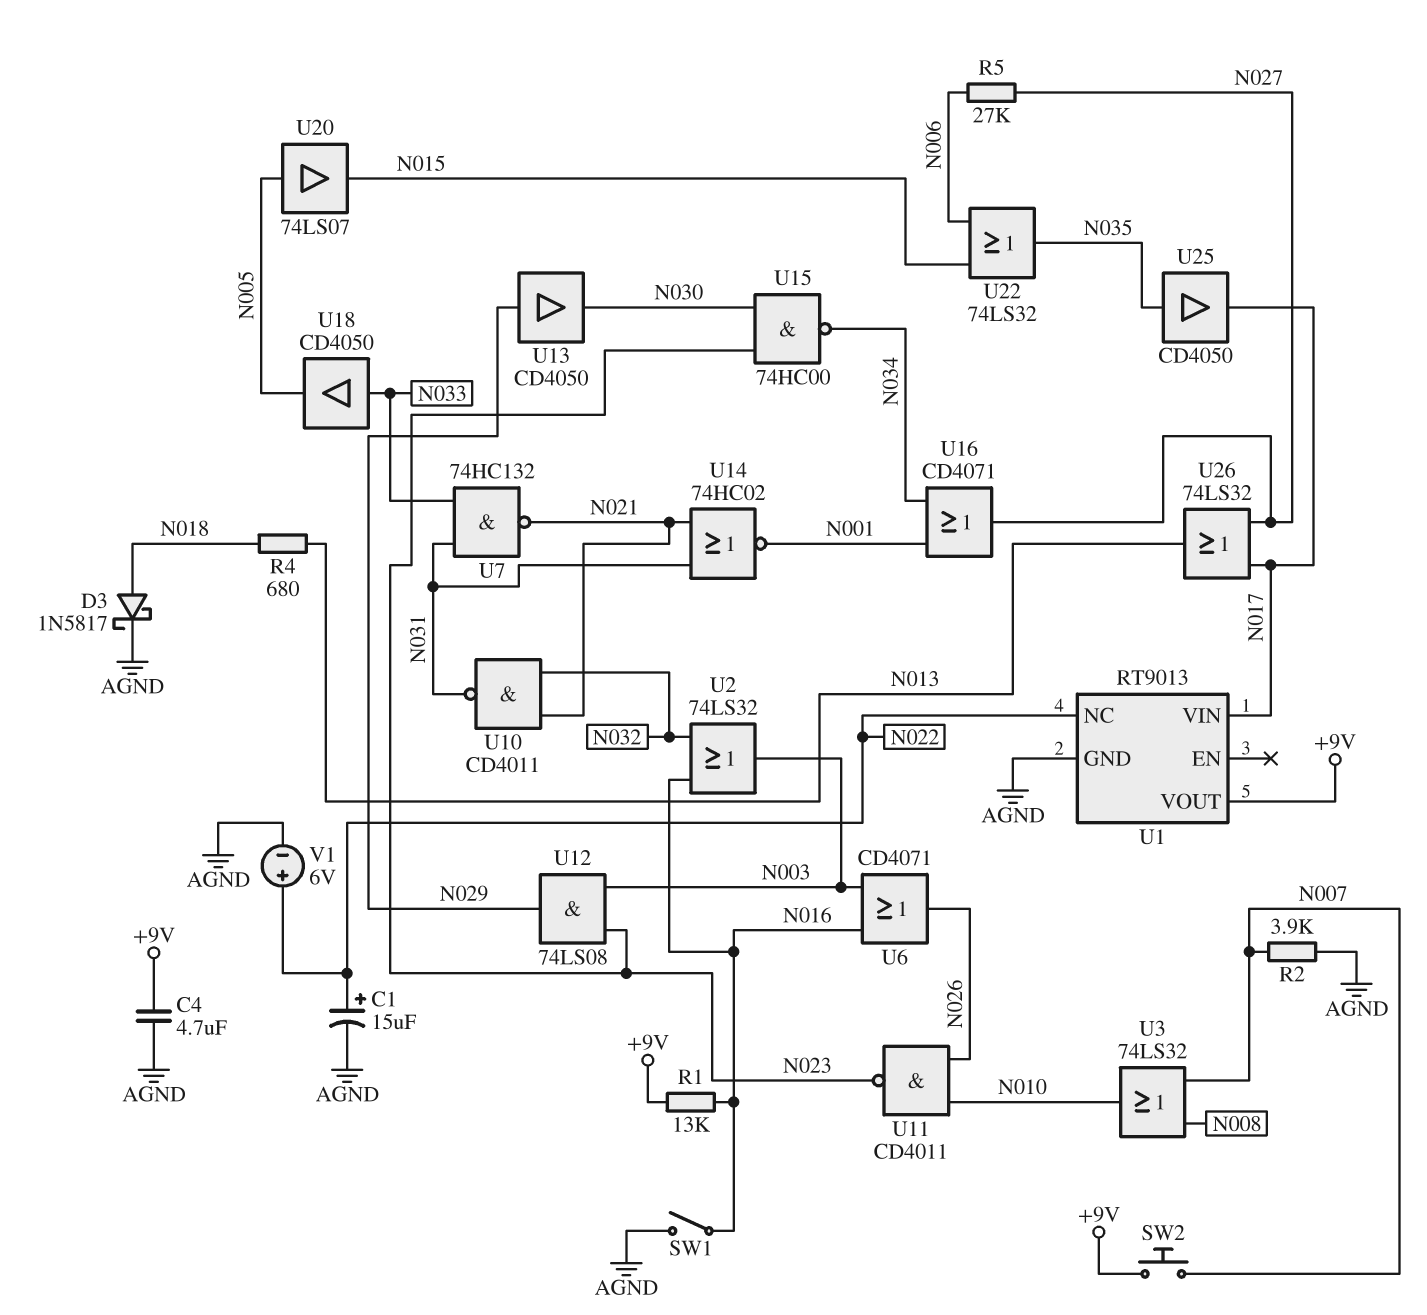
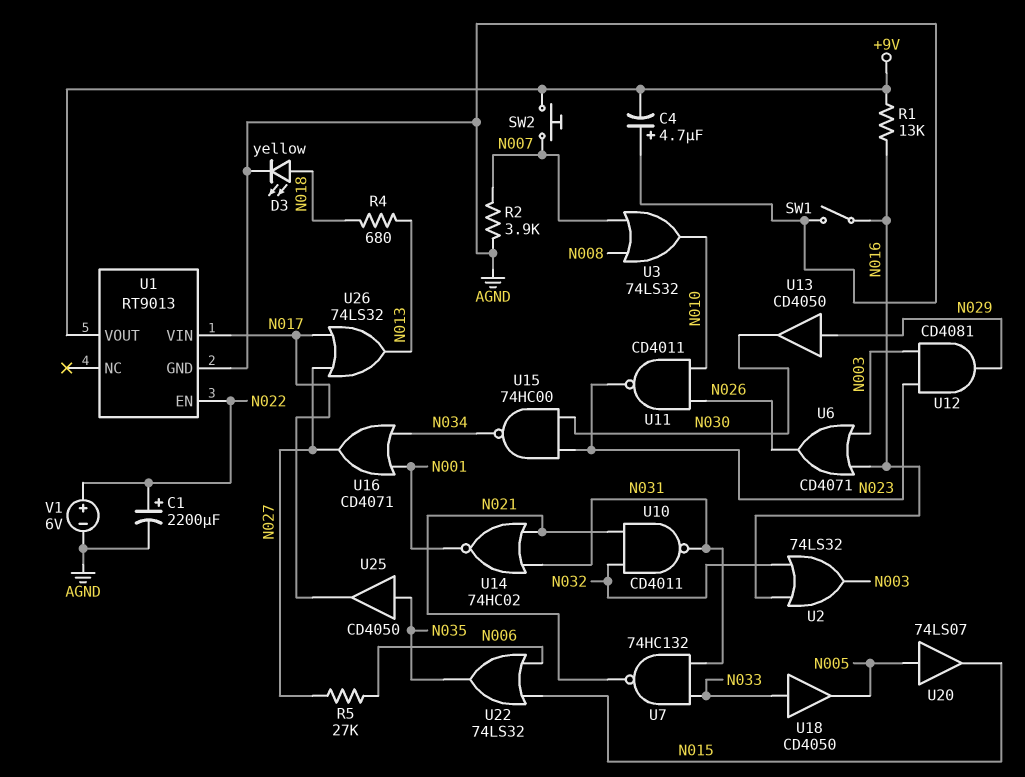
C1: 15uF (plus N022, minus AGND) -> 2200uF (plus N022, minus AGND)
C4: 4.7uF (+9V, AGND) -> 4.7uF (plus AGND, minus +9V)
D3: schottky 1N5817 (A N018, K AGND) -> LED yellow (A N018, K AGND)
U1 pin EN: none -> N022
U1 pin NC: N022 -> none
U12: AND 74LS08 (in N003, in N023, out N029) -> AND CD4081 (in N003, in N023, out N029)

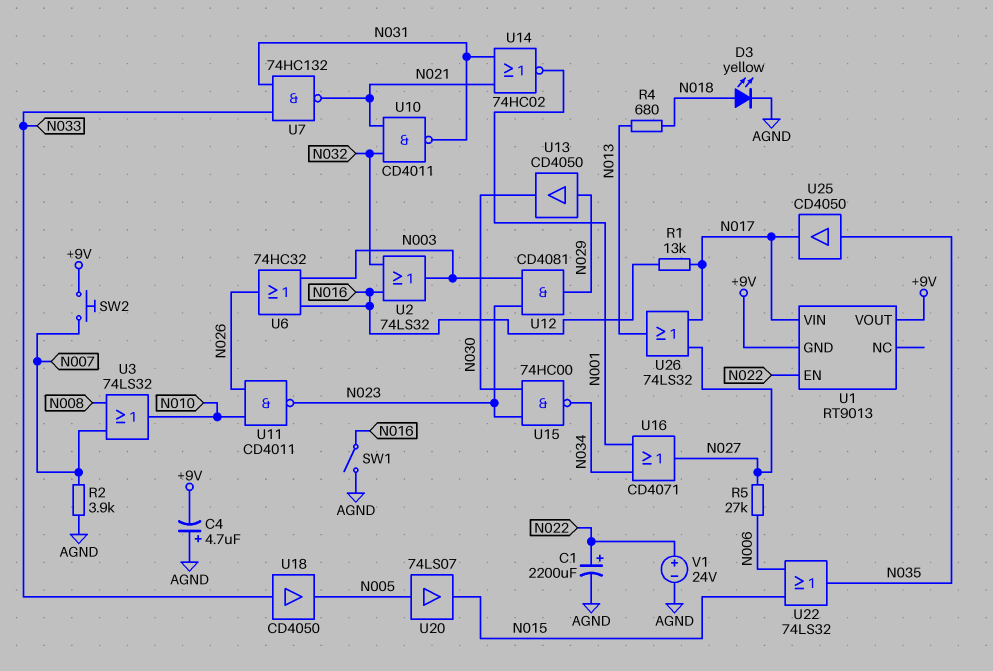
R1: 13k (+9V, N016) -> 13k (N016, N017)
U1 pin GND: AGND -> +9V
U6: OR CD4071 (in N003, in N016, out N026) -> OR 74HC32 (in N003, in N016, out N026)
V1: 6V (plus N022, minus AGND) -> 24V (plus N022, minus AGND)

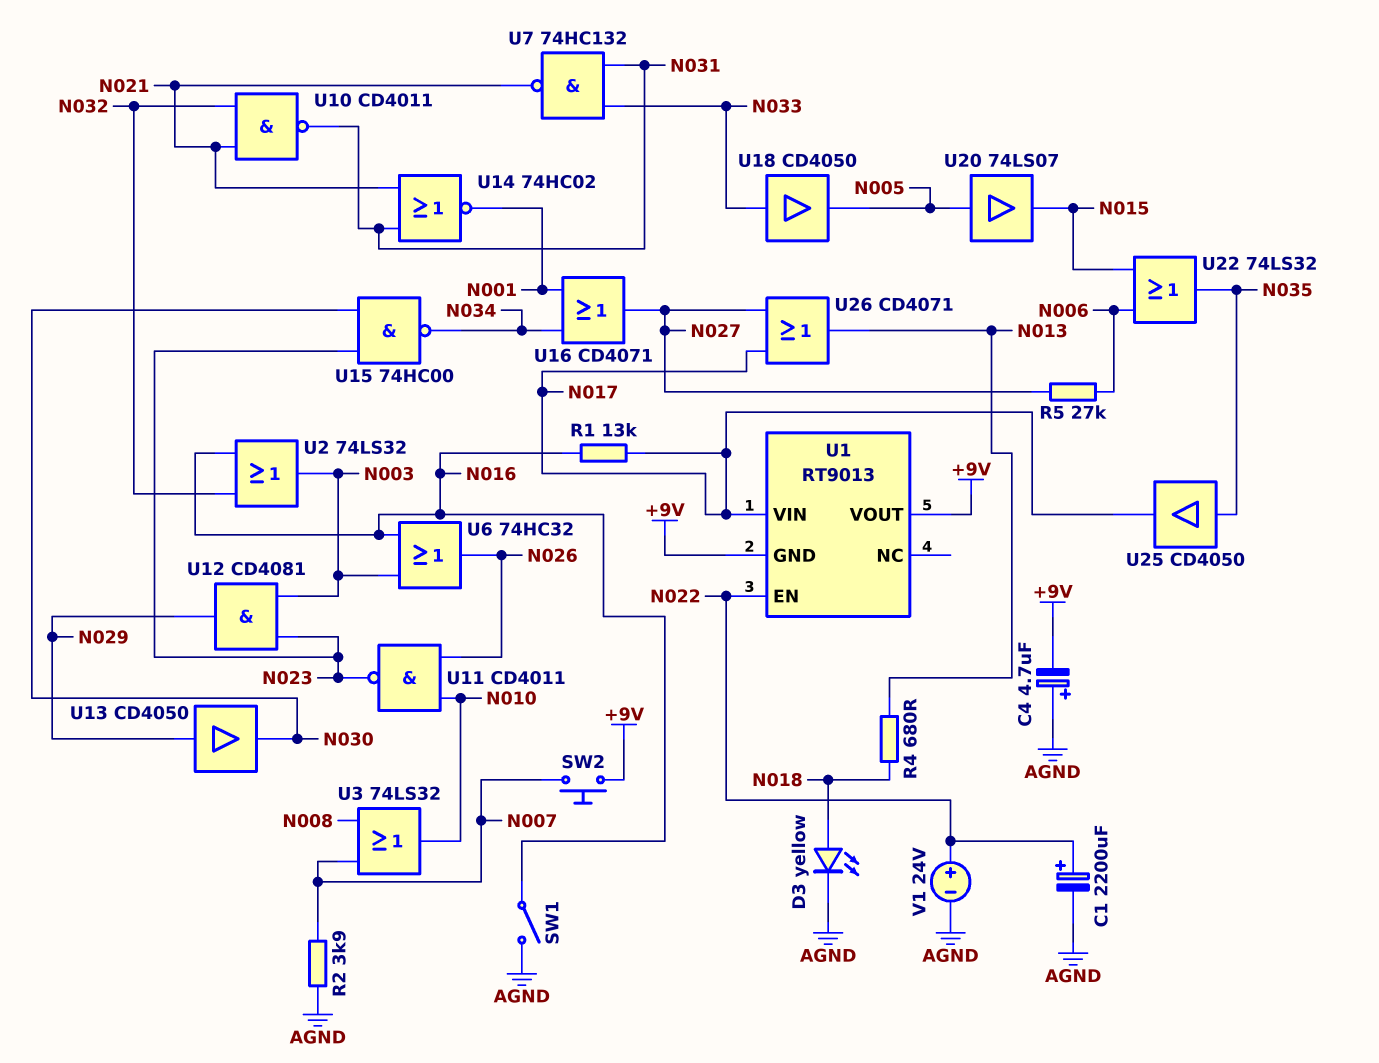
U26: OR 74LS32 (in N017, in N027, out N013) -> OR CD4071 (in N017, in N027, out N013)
:::::
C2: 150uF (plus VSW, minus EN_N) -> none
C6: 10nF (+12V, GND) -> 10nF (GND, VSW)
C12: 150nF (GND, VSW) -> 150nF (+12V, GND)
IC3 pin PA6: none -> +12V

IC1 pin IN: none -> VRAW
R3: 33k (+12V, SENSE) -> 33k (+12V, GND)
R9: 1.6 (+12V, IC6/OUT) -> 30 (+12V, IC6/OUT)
:::::
# What you will do
Pull every line containing "none" out of the material and copy it.

# Task response
U1 pin EN: none -> N022
U1 pin NC: N022 -> none
C2: 150uF (plus VSW, minus EN_N) -> none
IC3 pin PA6: none -> +12V
IC1 pin IN: none -> VRAW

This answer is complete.